REQUIREMENT ->
Lift out, unaltered, the lines of the material below between the line holding "blue donut [287,95,329,119]" and the line holding "none -> brown donut [814,159,888,203]", counting both.

PROVIDED RECORDS ->
^^^^^^^^^^^^^^^^

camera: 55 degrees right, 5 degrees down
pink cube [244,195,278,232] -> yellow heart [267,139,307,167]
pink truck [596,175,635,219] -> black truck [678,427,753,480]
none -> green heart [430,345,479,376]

^^^^^^^^^^^^^^^^

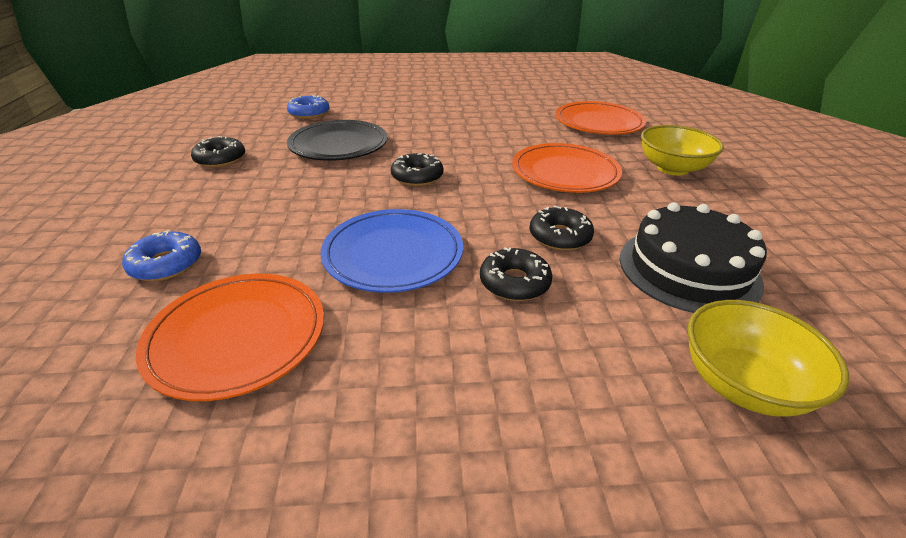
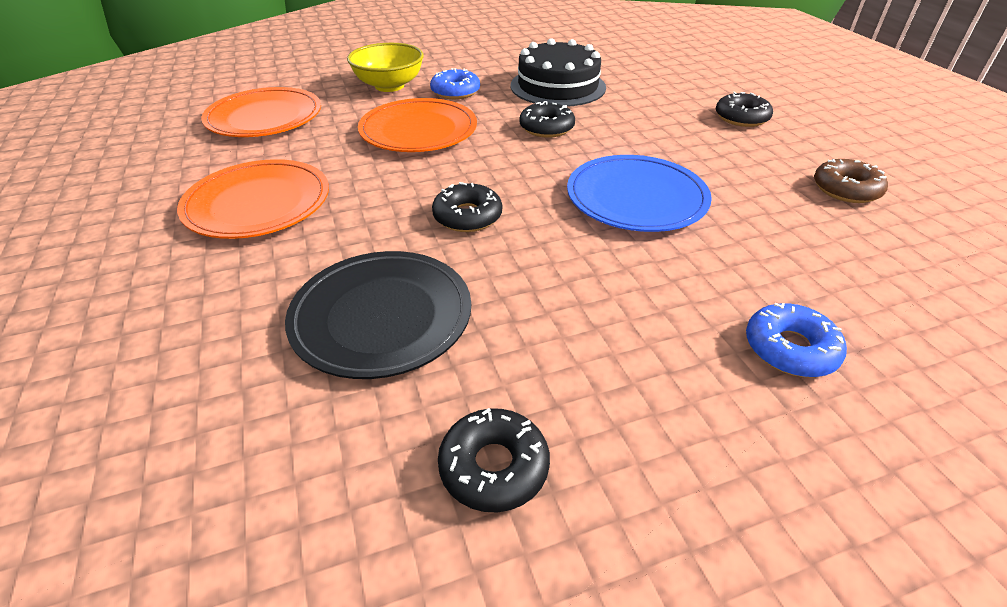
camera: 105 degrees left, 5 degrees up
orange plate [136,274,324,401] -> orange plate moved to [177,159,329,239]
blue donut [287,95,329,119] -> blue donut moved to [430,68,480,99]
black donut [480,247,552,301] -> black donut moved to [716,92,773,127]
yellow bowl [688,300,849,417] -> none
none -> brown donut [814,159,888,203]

^^^^^^^^^^^^^^^^

ANSWER BOX ->
blue donut [287,95,329,119] -> blue donut moved to [430,68,480,99]
black donut [480,247,552,301] -> black donut moved to [716,92,773,127]
yellow bowl [688,300,849,417] -> none
none -> brown donut [814,159,888,203]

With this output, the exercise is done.